#### [JOB ITEM]
Every line of the entries below that includes "white" belongs in the answer, copied as written.

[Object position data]

==*==

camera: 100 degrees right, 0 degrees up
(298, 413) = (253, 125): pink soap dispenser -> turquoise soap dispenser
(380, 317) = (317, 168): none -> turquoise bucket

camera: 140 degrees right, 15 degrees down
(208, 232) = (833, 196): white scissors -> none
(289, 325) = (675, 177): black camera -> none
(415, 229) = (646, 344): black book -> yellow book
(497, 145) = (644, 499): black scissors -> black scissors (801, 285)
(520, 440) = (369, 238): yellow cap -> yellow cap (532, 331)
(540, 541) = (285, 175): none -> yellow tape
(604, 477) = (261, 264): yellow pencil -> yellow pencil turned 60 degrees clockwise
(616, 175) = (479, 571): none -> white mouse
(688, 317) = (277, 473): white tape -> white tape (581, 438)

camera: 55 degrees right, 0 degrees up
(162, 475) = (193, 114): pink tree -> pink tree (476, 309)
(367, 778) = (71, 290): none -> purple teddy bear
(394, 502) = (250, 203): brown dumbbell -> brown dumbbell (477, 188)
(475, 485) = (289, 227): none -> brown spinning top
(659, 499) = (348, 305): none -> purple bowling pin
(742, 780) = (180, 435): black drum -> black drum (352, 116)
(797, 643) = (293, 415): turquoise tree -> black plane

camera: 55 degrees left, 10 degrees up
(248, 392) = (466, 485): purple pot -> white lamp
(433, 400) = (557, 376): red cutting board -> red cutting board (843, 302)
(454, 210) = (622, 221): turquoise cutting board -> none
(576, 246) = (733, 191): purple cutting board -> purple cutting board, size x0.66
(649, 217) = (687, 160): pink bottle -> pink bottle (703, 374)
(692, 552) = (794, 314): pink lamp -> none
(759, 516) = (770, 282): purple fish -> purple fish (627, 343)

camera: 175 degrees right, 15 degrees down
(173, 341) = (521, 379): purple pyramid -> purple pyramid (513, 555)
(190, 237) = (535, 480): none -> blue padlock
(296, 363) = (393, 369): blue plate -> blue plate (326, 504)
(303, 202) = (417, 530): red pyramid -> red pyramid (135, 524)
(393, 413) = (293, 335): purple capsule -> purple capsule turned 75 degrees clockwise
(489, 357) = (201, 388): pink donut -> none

==*==

#### [RESPONSE AREA]
(208, 232) = (833, 196): white scissors -> none
(616, 175) = (479, 571): none -> white mouse
(688, 317) = (277, 473): white tape -> white tape (581, 438)
(248, 392) = (466, 485): purple pot -> white lamp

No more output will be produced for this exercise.